■ **PROVIDED DATA**
>>

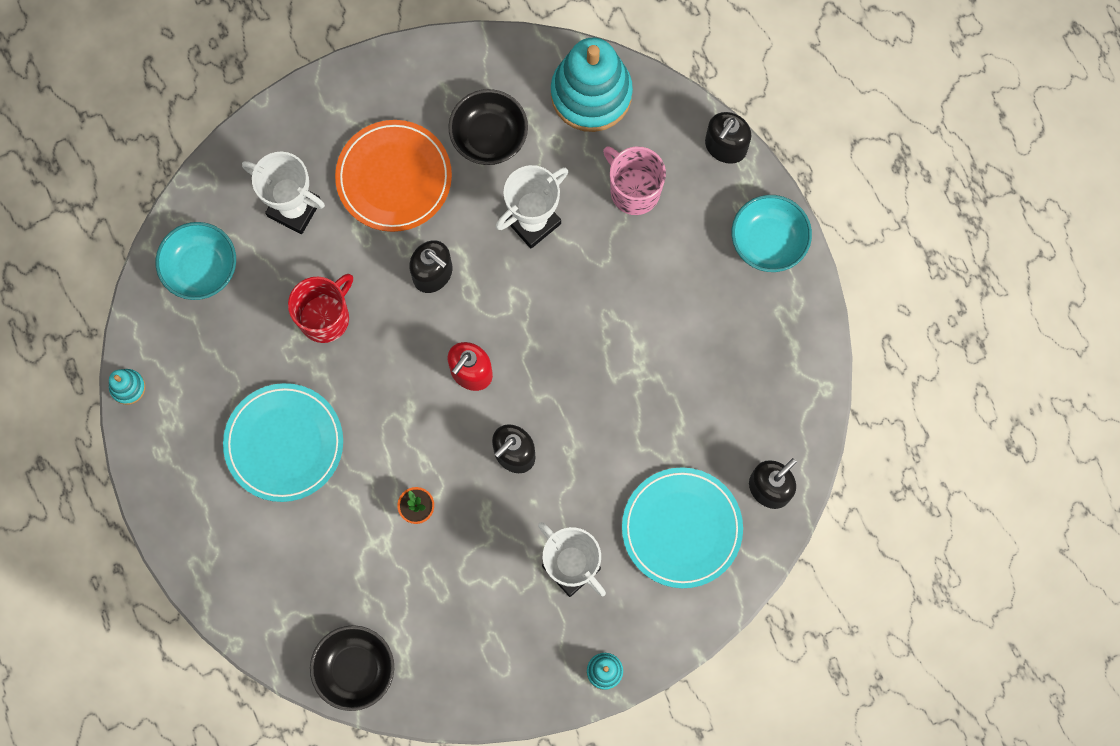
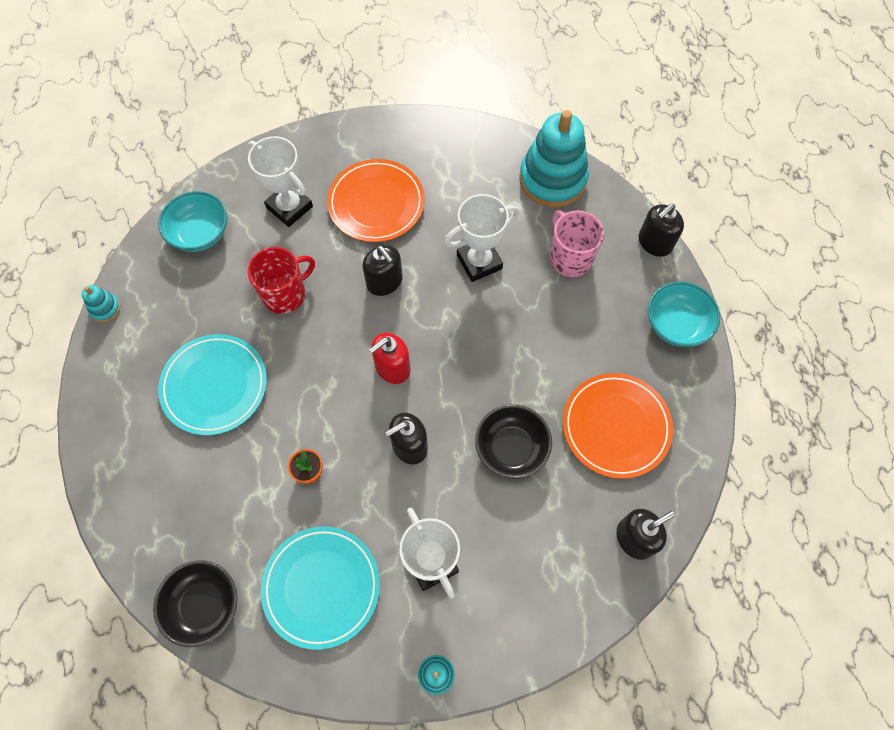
camera: 15 degrees right, 10 degrees down
(489, 136) = (461, 191): black bowl -> black bowl (511, 448)
(681, 528) = (544, 554): turquoise plate -> turquoise plate (321, 587)
(726, 375) = (616, 426): none -> orange plate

<<

■ **TASK REQUIREMENTS**
Lines above that contain the string "plate" make up the answer.

■ **WRITTEN ANSWER**
(681, 528) = (544, 554): turquoise plate -> turquoise plate (321, 587)
(726, 375) = (616, 426): none -> orange plate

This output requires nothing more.